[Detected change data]
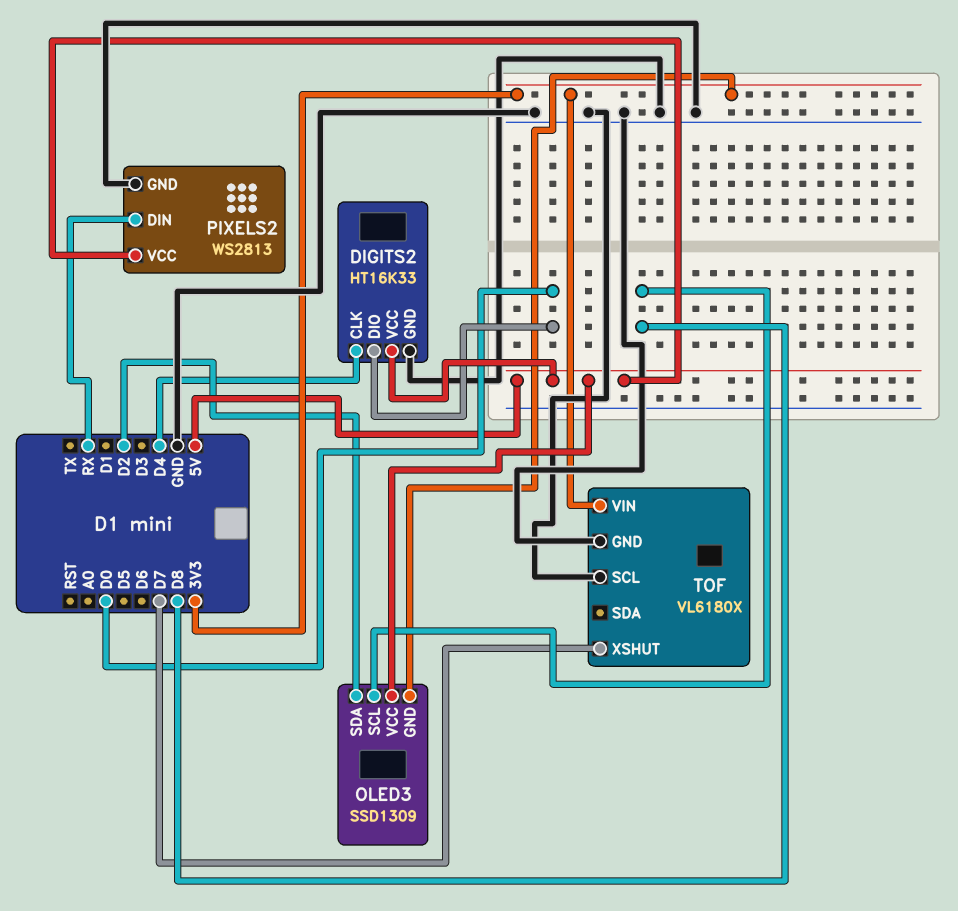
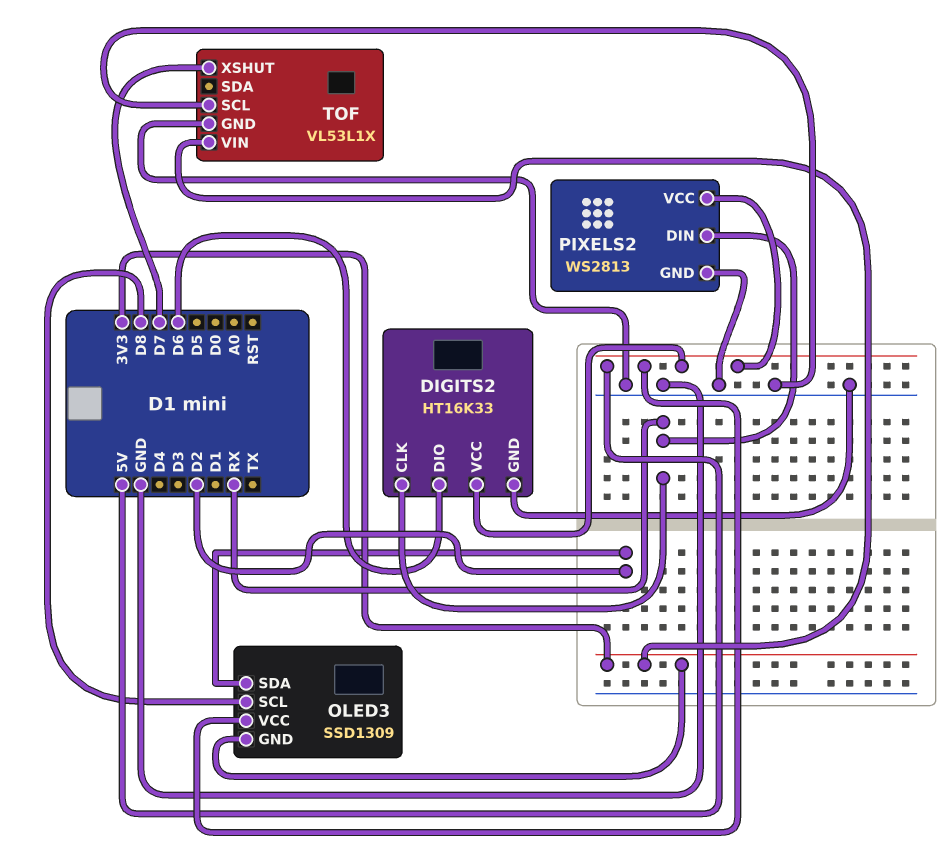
DIGITS2 pin CLK: D4 -> RX
DIGITS2 pin DIO: D0 -> D6
TOF: VL6180X -> VL53L1X

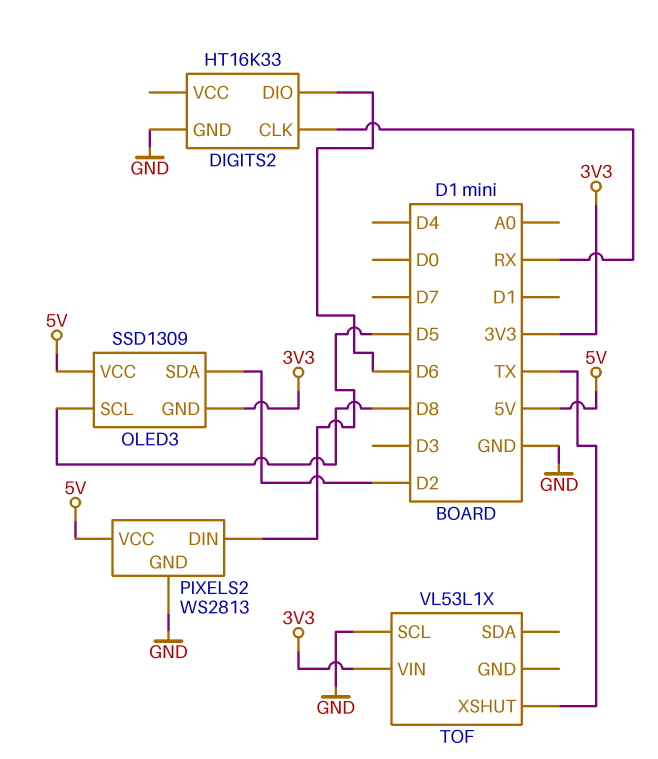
DIGITS2 pin VCC: 5V -> none
PIXELS2 pin DIN: RX -> D5
TOF pin GND: GND -> none
TOF pin XSHUT: D7 -> TX

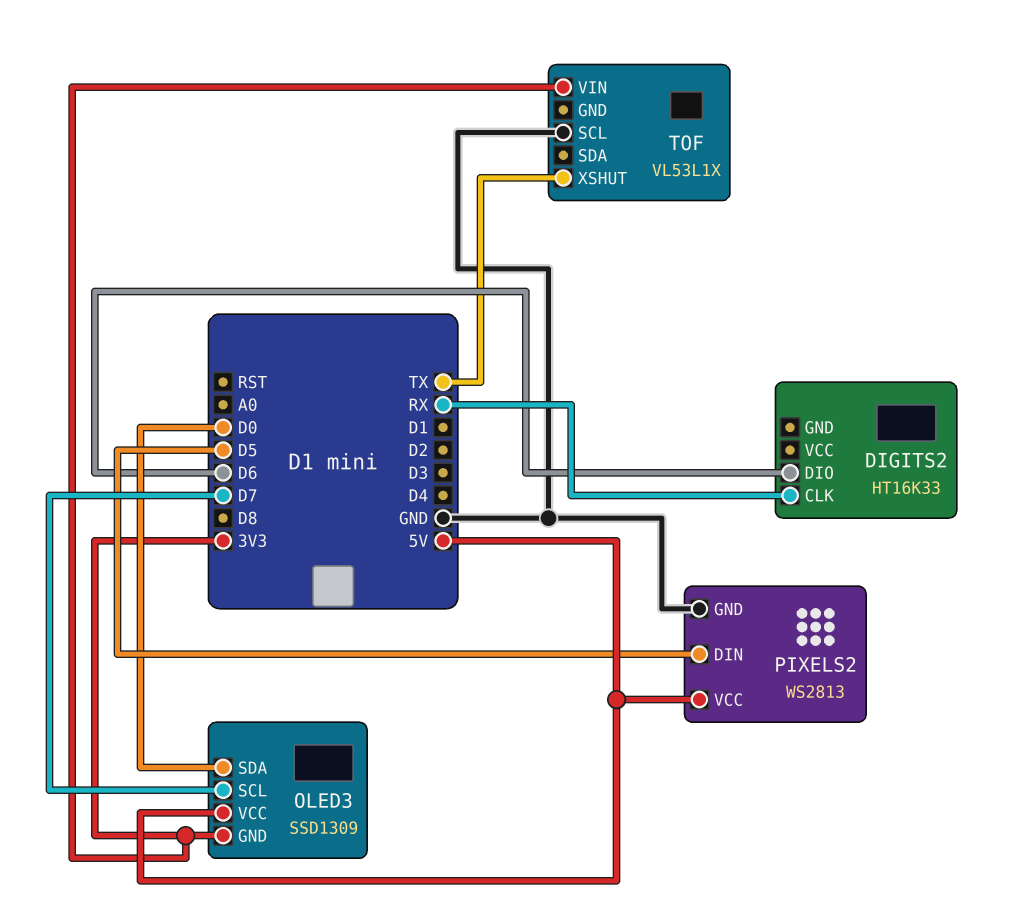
DIGITS2 pin GND: GND -> none
OLED3 pin SCL: D8 -> D7
OLED3 pin SDA: D2 -> D0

> [Task description]:
Without changing a word, retype every entry above, but drop its pictures.

> [Result]:
DIGITS2 pin CLK: D4 -> RX
DIGITS2 pin DIO: D0 -> D6
TOF: VL6180X -> VL53L1X

DIGITS2 pin VCC: 5V -> none
PIXELS2 pin DIN: RX -> D5
TOF pin GND: GND -> none
TOF pin XSHUT: D7 -> TX

DIGITS2 pin GND: GND -> none
OLED3 pin SCL: D8 -> D7
OLED3 pin SDA: D2 -> D0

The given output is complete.